[Object change listings]
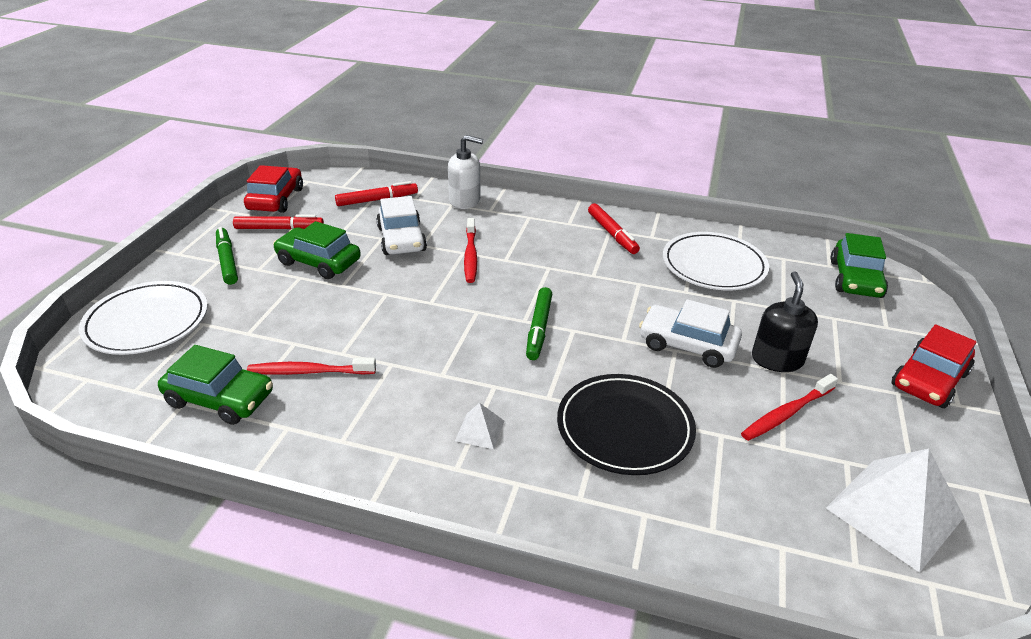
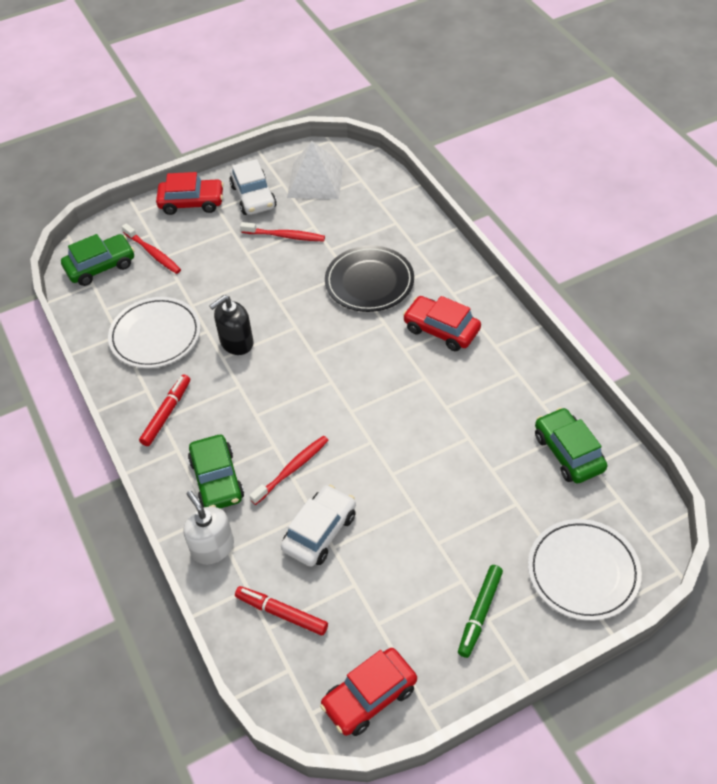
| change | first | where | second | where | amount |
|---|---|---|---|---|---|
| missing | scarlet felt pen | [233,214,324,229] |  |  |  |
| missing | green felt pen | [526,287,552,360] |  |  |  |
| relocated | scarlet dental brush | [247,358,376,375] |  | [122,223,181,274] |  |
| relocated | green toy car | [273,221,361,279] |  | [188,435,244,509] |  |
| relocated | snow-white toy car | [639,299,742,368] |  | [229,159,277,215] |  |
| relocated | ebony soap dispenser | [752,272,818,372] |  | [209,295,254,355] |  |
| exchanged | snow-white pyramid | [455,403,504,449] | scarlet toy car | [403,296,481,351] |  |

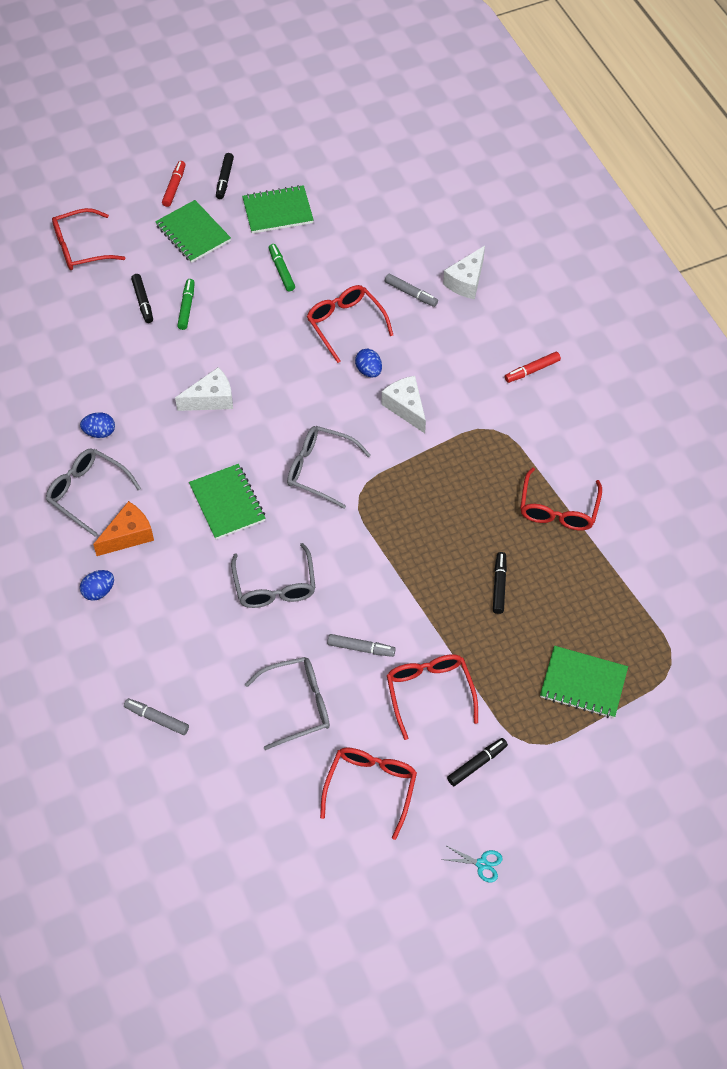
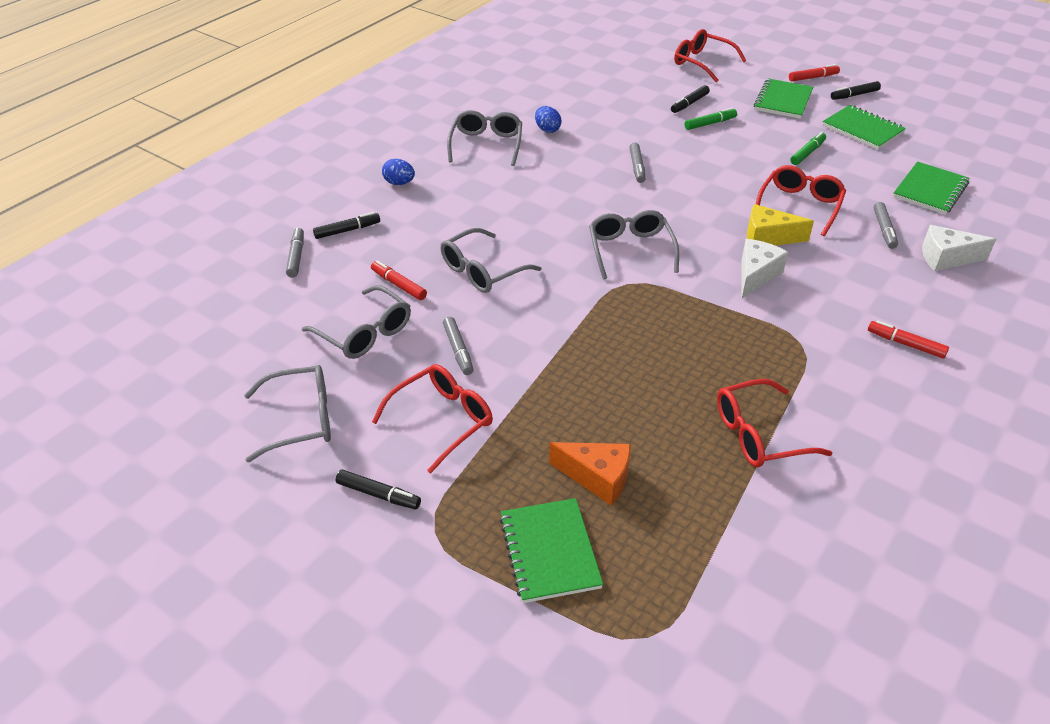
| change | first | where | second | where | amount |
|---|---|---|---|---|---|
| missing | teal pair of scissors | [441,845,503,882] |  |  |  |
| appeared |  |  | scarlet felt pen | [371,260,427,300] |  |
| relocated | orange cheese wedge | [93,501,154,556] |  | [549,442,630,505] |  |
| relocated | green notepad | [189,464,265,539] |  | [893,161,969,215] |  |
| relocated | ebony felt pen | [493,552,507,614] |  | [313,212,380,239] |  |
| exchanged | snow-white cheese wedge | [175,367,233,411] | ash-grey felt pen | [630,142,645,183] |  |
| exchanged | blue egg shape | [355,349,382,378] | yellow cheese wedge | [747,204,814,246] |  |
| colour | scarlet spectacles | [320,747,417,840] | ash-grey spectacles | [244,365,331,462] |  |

# What the exercise asks
With the pictures set aside, please write out all of the records above exactly.

# Written answer
| change | first | where | second | where | amount |
|---|---|---|---|---|---|
| missing | scarlet felt pen | [233,214,324,229] |  |  |  |
| missing | green felt pen | [526,287,552,360] |  |  |  |
| relocated | scarlet dental brush | [247,358,376,375] |  | [122,223,181,274] |  |
| relocated | green toy car | [273,221,361,279] |  | [188,435,244,509] |  |
| relocated | snow-white toy car | [639,299,742,368] |  | [229,159,277,215] |  |
| relocated | ebony soap dispenser | [752,272,818,372] |  | [209,295,254,355] |  |
| exchanged | snow-white pyramid | [455,403,504,449] | scarlet toy car | [403,296,481,351] |  |

| change | first | where | second | where | amount |
|---|---|---|---|---|---|
| missing | teal pair of scissors | [441,845,503,882] |  |  |  |
| appeared |  |  | scarlet felt pen | [371,260,427,300] |  |
| relocated | orange cheese wedge | [93,501,154,556] |  | [549,442,630,505] |  |
| relocated | green notepad | [189,464,265,539] |  | [893,161,969,215] |  |
| relocated | ebony felt pen | [493,552,507,614] |  | [313,212,380,239] |  |
| exchanged | snow-white cheese wedge | [175,367,233,411] | ash-grey felt pen | [630,142,645,183] |  |
| exchanged | blue egg shape | [355,349,382,378] | yellow cheese wedge | [747,204,814,246] |  |
| colour | scarlet spectacles | [320,747,417,840] | ash-grey spectacles | [244,365,331,462] |  |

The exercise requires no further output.